__Task statement__
Below is a listing. Set down exactly the lines from the one containing "(377, 262) = (500, 125): brown" through the one containing "(835, 184) = (783, 289): green", both ends included, and leave out the rest.
----------
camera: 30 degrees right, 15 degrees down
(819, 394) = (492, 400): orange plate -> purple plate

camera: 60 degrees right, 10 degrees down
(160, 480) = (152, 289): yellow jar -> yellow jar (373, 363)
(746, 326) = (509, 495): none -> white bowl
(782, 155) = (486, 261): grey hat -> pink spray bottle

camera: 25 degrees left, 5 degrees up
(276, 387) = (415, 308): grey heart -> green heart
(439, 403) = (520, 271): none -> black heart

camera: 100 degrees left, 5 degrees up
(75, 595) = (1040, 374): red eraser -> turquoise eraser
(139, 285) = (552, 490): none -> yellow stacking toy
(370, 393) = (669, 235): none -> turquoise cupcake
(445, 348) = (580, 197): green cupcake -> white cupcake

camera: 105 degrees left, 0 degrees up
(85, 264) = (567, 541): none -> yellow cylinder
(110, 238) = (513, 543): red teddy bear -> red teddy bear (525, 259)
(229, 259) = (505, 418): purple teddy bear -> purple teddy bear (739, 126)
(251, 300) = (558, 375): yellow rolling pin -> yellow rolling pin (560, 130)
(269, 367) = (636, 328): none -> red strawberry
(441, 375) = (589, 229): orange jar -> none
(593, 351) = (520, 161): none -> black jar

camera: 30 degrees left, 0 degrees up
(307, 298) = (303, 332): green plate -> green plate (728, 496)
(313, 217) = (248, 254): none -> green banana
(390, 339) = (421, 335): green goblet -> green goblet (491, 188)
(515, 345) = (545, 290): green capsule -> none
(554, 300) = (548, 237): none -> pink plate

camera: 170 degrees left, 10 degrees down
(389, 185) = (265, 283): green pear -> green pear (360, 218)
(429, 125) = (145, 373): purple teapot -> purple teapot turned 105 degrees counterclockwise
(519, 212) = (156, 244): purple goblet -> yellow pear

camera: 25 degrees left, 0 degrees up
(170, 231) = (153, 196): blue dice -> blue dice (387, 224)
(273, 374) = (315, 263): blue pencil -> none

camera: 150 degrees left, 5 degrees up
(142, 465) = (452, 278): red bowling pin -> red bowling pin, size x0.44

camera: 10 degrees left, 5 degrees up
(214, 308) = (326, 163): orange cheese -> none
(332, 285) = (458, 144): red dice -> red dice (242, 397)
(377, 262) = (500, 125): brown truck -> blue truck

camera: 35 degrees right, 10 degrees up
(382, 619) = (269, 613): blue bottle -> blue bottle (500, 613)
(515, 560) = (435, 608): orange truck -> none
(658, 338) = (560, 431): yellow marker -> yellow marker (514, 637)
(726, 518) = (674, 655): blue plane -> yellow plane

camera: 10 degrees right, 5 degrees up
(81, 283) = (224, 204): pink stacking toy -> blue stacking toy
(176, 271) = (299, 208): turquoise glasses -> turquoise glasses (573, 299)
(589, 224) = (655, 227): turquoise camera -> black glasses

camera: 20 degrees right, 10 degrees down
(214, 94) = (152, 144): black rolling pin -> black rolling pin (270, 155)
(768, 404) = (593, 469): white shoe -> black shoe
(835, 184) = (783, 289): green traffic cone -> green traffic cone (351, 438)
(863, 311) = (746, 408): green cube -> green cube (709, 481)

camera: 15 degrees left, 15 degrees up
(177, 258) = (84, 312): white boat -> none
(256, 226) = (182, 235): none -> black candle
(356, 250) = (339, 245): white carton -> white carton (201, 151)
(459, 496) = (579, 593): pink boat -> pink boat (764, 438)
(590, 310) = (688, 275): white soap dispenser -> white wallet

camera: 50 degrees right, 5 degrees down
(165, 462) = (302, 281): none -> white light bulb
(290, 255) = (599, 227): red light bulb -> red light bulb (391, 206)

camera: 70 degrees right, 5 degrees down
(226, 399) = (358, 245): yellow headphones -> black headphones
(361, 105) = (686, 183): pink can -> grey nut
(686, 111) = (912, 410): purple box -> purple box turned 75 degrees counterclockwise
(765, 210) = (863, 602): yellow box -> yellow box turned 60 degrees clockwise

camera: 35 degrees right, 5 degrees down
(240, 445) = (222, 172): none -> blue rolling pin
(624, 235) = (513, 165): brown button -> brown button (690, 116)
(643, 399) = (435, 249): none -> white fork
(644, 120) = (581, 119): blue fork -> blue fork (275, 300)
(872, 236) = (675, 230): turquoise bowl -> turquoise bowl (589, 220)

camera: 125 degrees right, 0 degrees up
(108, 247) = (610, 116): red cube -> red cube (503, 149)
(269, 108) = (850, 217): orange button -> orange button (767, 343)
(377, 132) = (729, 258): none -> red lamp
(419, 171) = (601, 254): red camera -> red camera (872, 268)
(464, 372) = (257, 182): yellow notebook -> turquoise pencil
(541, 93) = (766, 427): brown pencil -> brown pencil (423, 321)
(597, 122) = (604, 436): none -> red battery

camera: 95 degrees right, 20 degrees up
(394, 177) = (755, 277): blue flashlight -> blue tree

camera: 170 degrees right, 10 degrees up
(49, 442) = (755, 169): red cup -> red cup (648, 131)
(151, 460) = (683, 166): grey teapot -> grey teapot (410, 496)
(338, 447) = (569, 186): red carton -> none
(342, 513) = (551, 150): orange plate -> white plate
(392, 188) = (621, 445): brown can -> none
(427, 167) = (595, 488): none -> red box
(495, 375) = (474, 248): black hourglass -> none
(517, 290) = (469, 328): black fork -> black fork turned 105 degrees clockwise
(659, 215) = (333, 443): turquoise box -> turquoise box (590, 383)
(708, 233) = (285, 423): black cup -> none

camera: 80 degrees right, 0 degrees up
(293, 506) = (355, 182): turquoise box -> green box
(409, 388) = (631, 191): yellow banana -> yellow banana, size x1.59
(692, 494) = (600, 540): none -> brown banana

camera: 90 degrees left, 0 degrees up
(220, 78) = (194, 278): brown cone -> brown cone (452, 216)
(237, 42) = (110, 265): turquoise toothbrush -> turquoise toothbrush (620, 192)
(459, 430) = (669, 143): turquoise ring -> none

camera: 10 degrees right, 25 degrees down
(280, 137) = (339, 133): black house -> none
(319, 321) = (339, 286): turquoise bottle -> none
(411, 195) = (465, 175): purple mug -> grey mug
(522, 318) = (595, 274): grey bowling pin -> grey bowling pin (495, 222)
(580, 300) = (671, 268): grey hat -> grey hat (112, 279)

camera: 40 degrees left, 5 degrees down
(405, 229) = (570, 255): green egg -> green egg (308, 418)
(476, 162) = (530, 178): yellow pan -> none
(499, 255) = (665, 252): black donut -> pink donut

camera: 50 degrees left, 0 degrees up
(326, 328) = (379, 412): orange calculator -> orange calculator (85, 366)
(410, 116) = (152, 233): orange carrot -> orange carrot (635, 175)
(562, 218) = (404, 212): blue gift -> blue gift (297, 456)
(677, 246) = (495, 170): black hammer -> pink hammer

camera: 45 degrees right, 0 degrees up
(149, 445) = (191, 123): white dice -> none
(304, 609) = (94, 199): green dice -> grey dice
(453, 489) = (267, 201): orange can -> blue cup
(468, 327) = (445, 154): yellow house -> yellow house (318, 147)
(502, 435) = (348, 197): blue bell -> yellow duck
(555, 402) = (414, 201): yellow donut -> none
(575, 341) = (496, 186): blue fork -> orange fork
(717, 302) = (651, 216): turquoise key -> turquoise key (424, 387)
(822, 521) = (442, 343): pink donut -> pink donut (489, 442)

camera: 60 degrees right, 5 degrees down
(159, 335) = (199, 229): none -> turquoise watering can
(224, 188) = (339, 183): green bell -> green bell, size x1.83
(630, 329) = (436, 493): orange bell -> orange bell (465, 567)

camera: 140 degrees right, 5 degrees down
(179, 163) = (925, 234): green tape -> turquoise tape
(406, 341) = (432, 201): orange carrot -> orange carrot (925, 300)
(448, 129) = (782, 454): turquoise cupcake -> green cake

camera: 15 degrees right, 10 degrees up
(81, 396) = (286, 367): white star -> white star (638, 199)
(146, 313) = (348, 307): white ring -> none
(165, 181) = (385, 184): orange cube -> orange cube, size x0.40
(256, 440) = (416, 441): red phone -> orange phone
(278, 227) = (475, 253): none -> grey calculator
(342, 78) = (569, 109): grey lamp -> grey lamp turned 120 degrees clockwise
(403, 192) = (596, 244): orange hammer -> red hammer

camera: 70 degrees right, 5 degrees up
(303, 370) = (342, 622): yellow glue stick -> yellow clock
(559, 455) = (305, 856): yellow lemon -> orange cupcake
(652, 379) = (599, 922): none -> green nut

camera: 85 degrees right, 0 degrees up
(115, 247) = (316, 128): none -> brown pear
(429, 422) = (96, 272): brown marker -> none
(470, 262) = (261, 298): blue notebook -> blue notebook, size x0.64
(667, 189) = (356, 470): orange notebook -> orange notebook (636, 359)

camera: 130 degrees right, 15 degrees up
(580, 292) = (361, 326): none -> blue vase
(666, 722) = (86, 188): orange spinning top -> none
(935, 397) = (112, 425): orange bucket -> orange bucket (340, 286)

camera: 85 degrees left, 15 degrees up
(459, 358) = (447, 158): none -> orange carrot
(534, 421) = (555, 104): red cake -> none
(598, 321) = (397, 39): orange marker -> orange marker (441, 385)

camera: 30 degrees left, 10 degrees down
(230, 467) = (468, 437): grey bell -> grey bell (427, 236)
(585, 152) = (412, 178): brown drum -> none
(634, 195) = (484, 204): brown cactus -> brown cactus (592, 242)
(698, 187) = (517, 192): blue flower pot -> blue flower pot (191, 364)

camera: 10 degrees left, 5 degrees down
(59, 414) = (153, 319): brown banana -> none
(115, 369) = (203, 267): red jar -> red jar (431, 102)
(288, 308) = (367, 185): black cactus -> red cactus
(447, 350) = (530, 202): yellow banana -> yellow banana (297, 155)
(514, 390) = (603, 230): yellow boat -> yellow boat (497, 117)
----------
__Solution below__
(377, 262) = (500, 125): brown truck -> blue truck

camera: 35 degrees right, 10 degrees up
(382, 619) = (269, 613): blue bottle -> blue bottle (500, 613)
(515, 560) = (435, 608): orange truck -> none
(658, 338) = (560, 431): yellow marker -> yellow marker (514, 637)
(726, 518) = (674, 655): blue plane -> yellow plane

camera: 10 degrees right, 5 degrees up
(81, 283) = (224, 204): pink stacking toy -> blue stacking toy
(176, 271) = (299, 208): turquoise glasses -> turquoise glasses (573, 299)
(589, 224) = (655, 227): turquoise camera -> black glasses

camera: 20 degrees right, 10 degrees down
(214, 94) = (152, 144): black rolling pin -> black rolling pin (270, 155)
(768, 404) = (593, 469): white shoe -> black shoe
(835, 184) = (783, 289): green traffic cone -> green traffic cone (351, 438)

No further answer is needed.